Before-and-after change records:
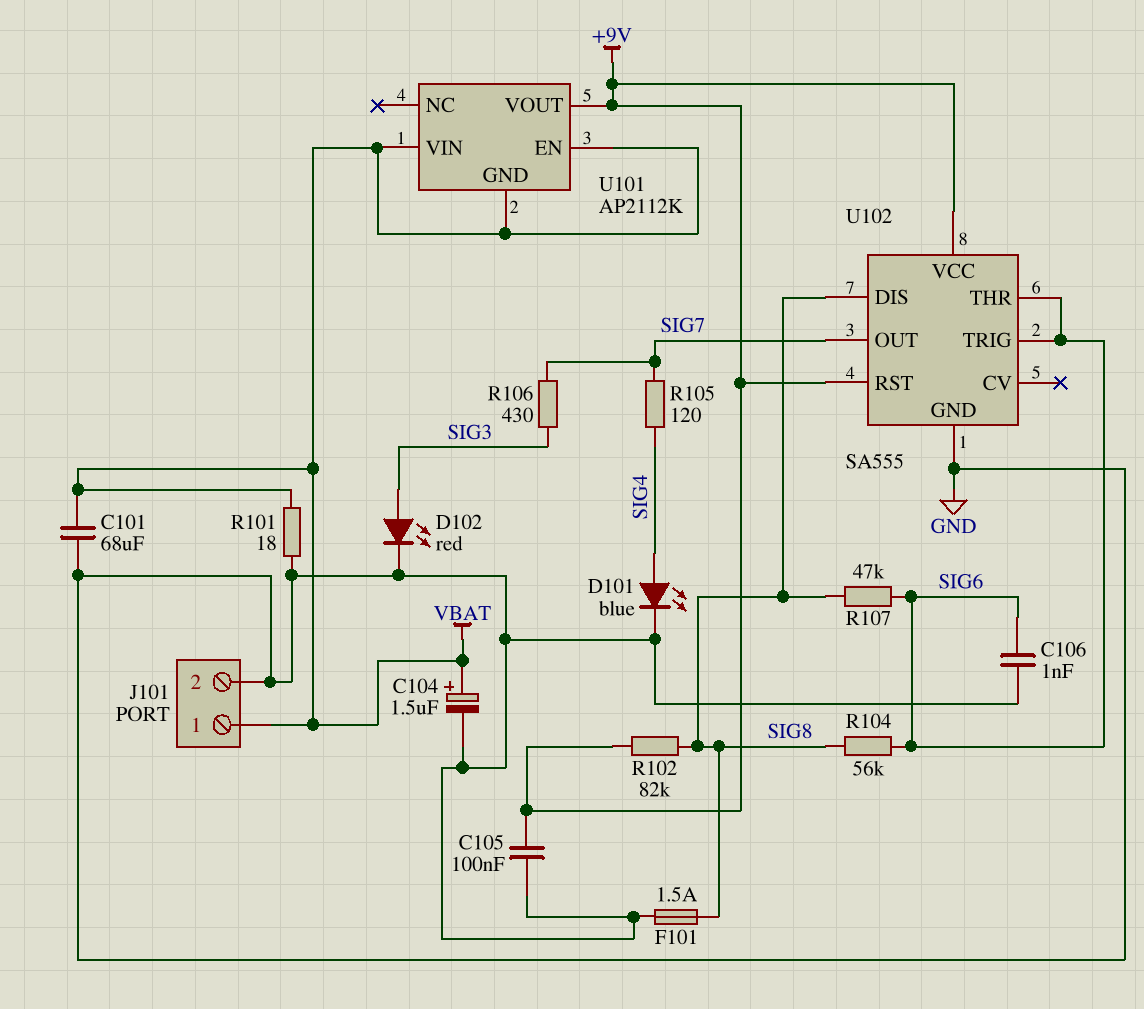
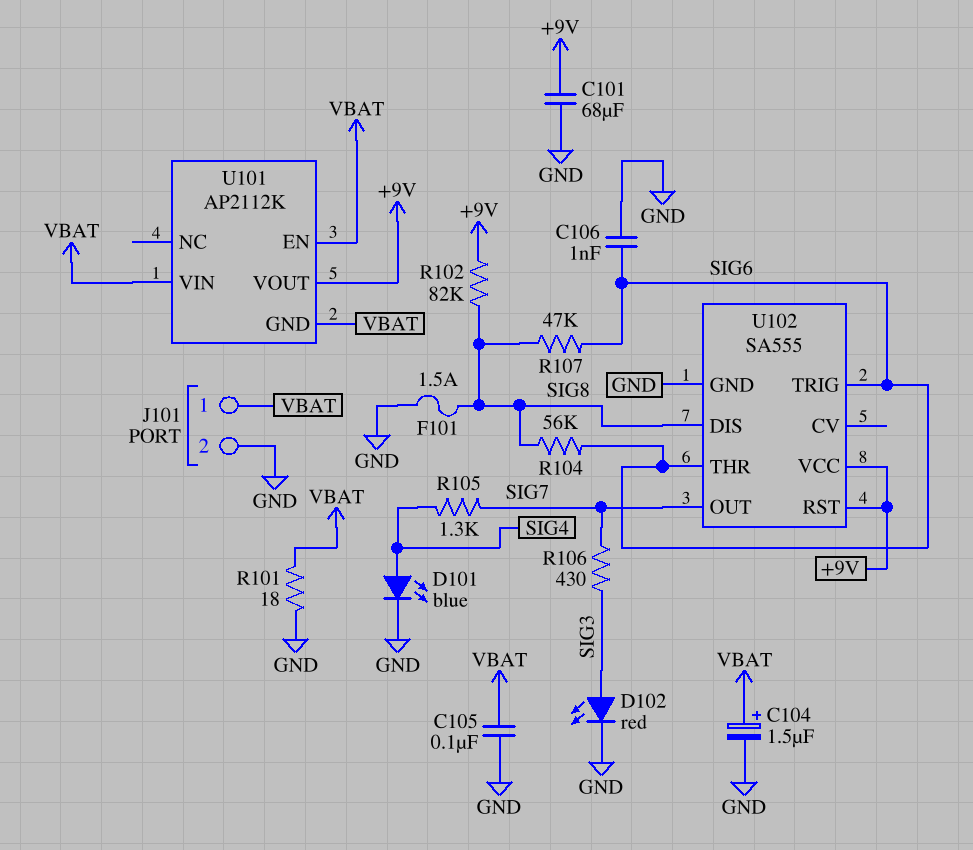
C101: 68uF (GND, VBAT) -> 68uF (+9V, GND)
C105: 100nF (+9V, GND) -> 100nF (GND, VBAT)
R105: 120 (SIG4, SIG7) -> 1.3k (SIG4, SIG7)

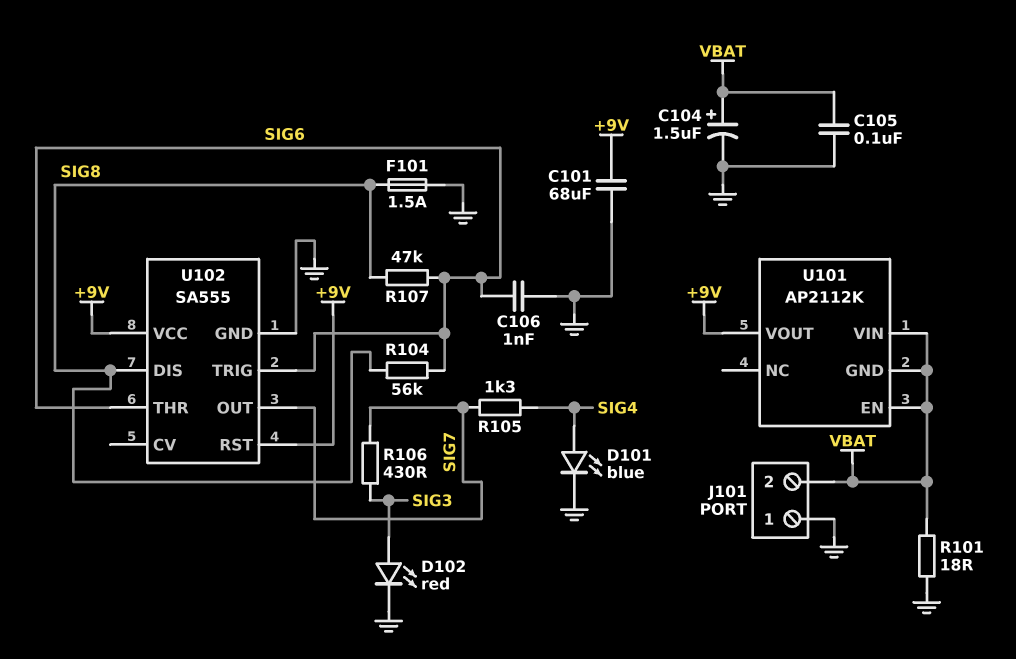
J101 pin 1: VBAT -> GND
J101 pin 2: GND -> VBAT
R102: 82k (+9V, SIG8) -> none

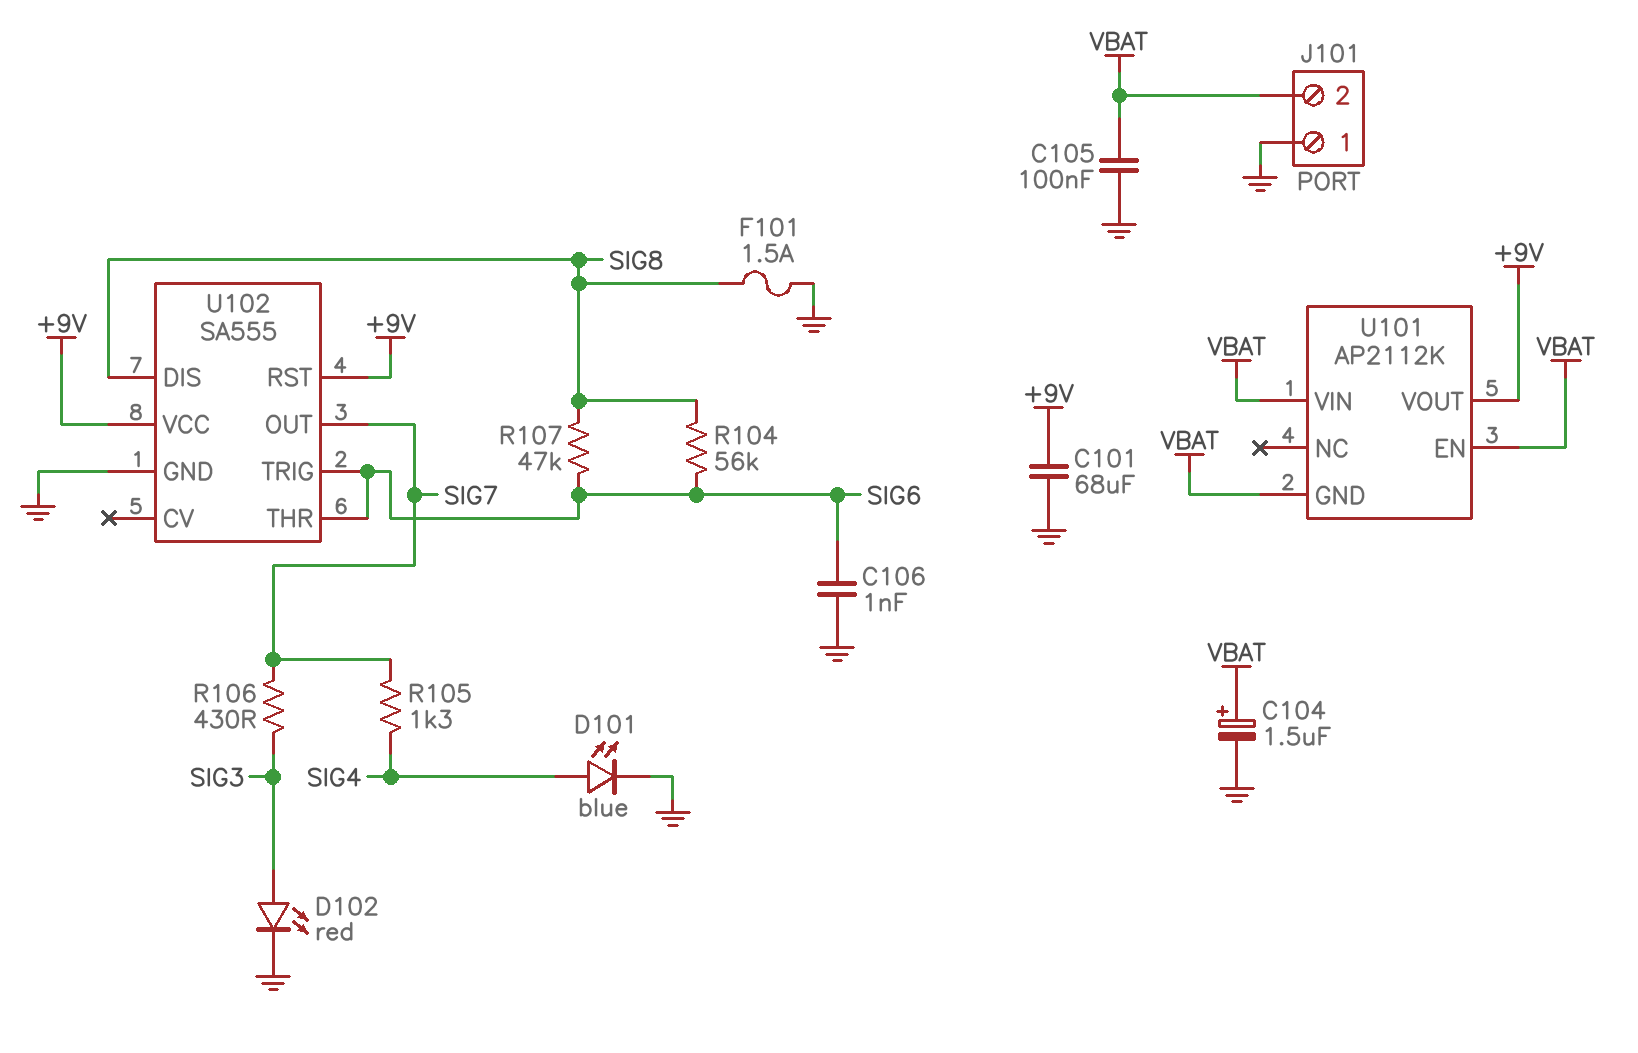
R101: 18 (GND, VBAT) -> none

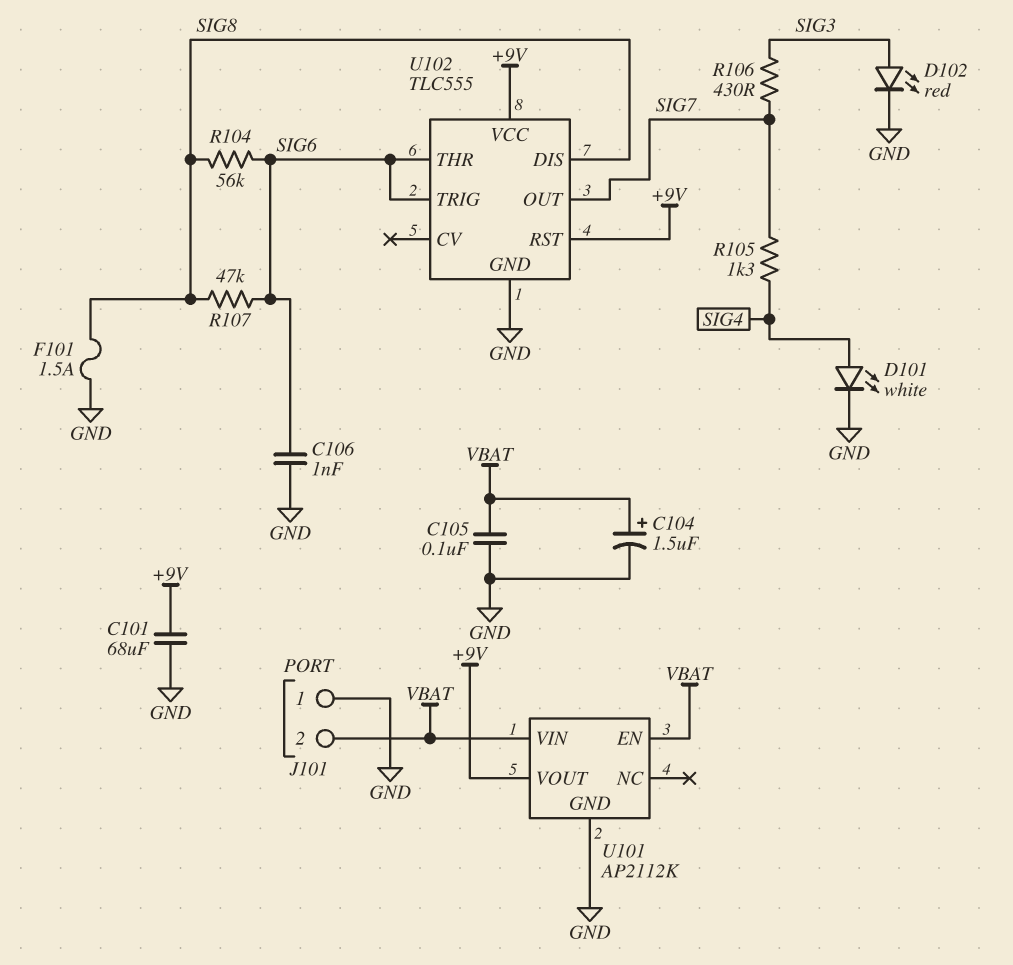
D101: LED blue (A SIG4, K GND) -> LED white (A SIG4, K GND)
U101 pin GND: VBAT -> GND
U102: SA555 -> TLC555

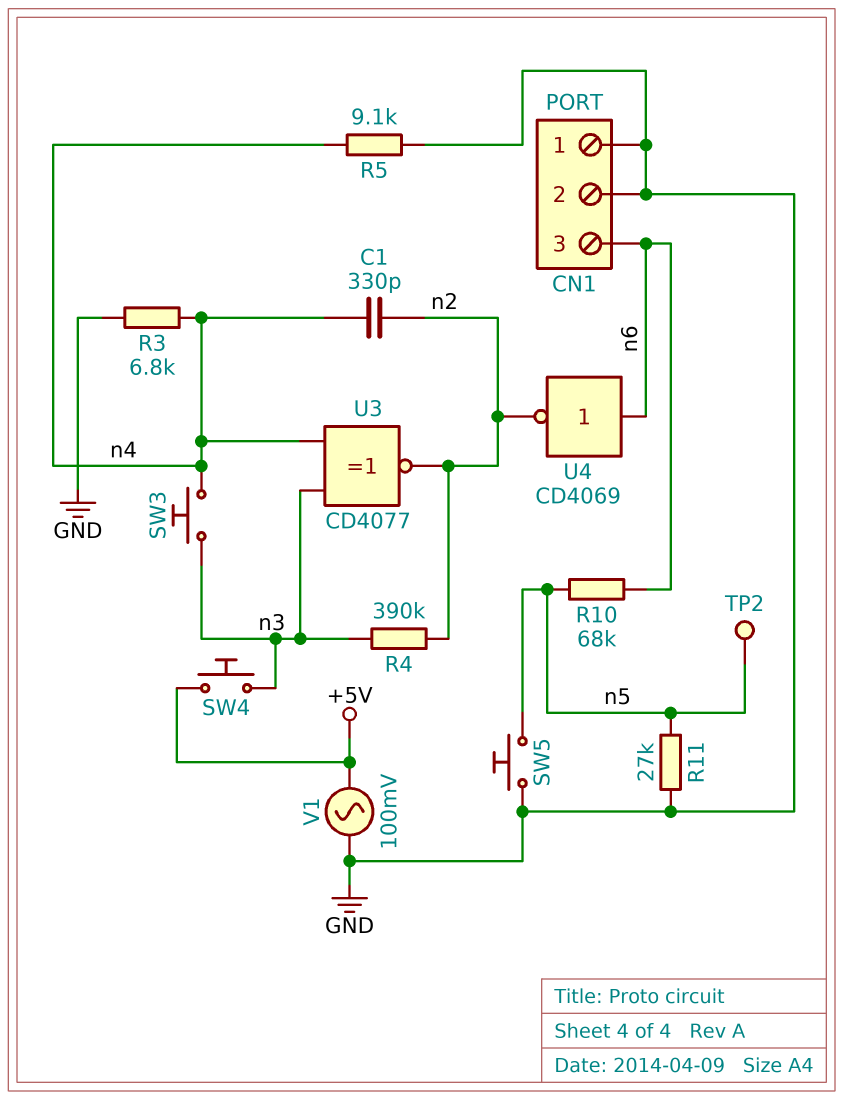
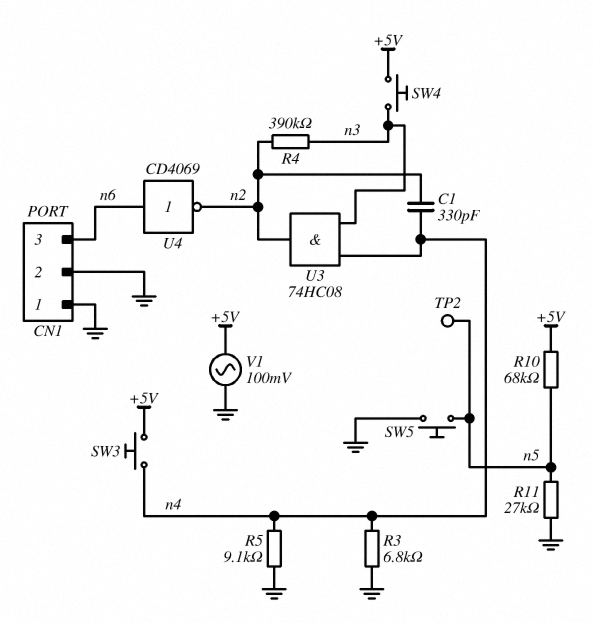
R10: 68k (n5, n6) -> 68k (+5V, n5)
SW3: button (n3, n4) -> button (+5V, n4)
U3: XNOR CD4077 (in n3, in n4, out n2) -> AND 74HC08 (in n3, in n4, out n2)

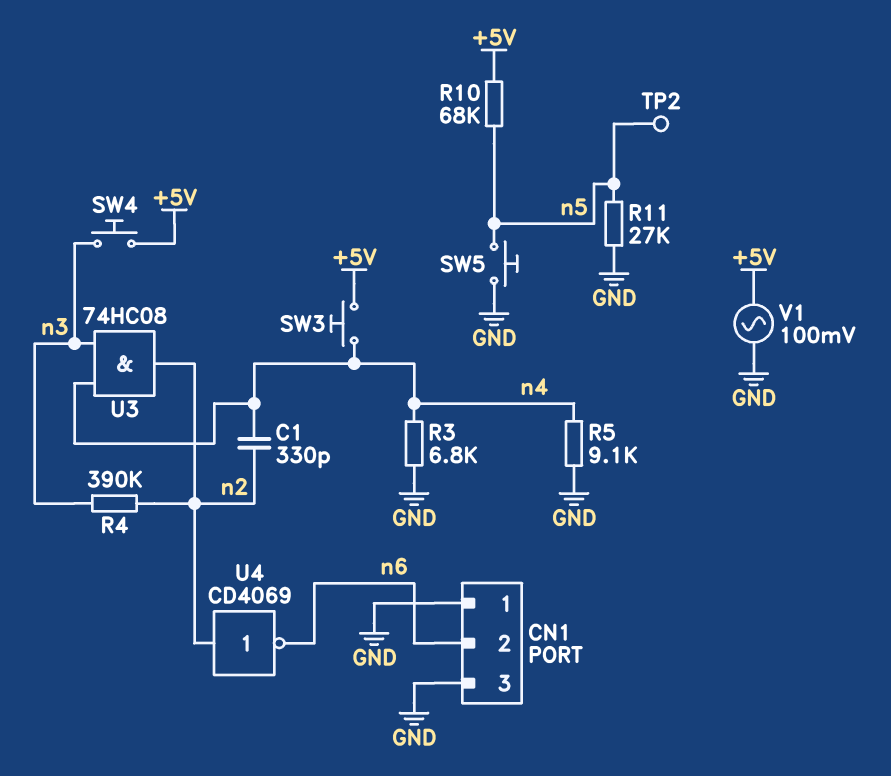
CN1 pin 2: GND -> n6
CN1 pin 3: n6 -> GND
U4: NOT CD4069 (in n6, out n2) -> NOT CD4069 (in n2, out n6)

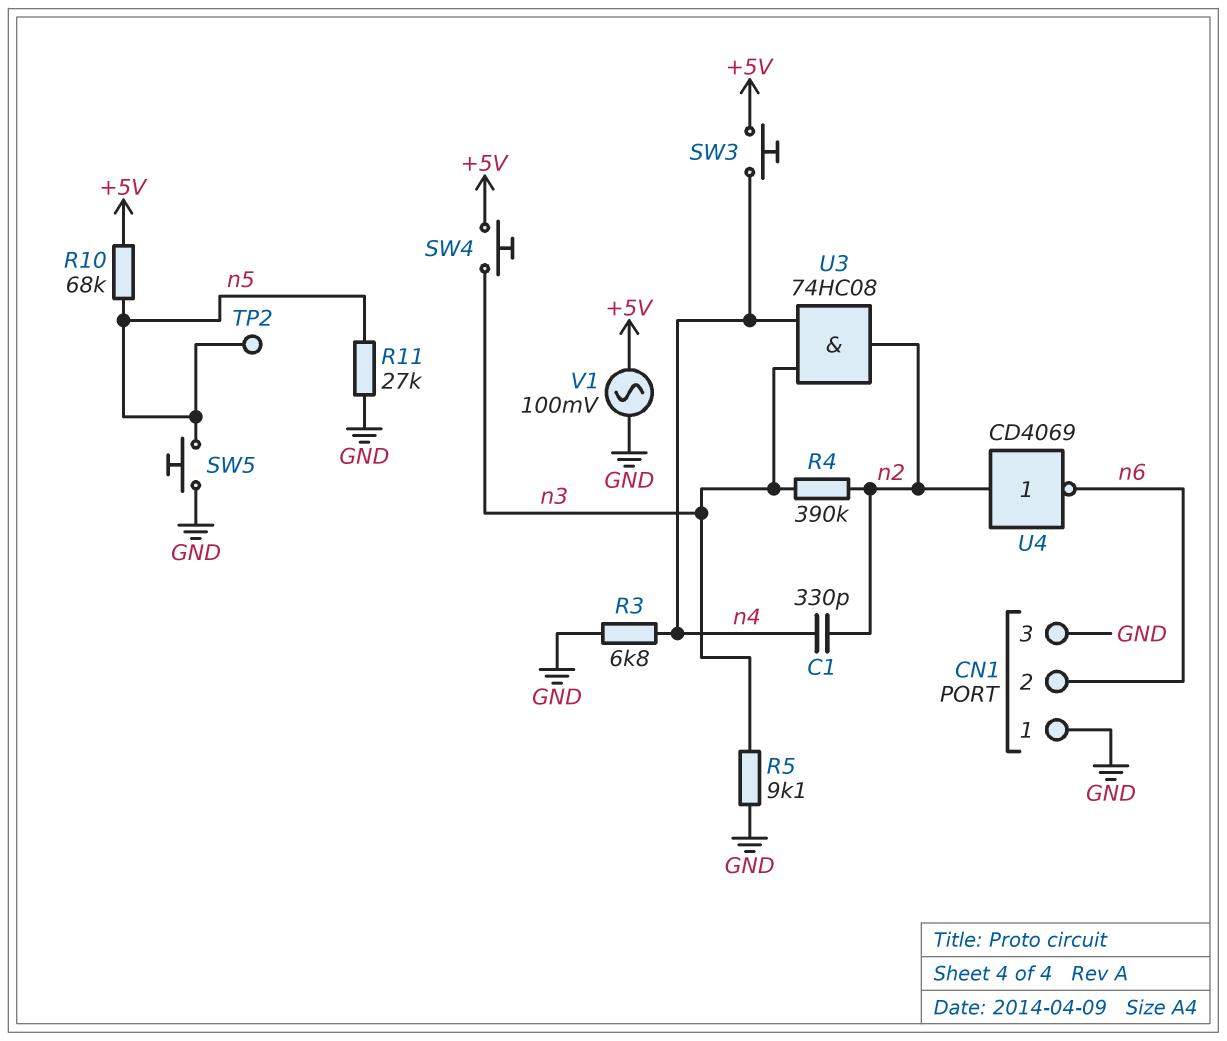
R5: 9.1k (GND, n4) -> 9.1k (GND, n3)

Your instructions: If pictures appear, drop them, and retype exactly the lines from the "SW3: button (n3, n4) -> button (+5V, n4)" line through the last line of the data above.

Exercise answer:
SW3: button (n3, n4) -> button (+5V, n4)
U3: XNOR CD4077 (in n3, in n4, out n2) -> AND 74HC08 (in n3, in n4, out n2)

CN1 pin 2: GND -> n6
CN1 pin 3: n6 -> GND
U4: NOT CD4069 (in n6, out n2) -> NOT CD4069 (in n2, out n6)

R5: 9.1k (GND, n4) -> 9.1k (GND, n3)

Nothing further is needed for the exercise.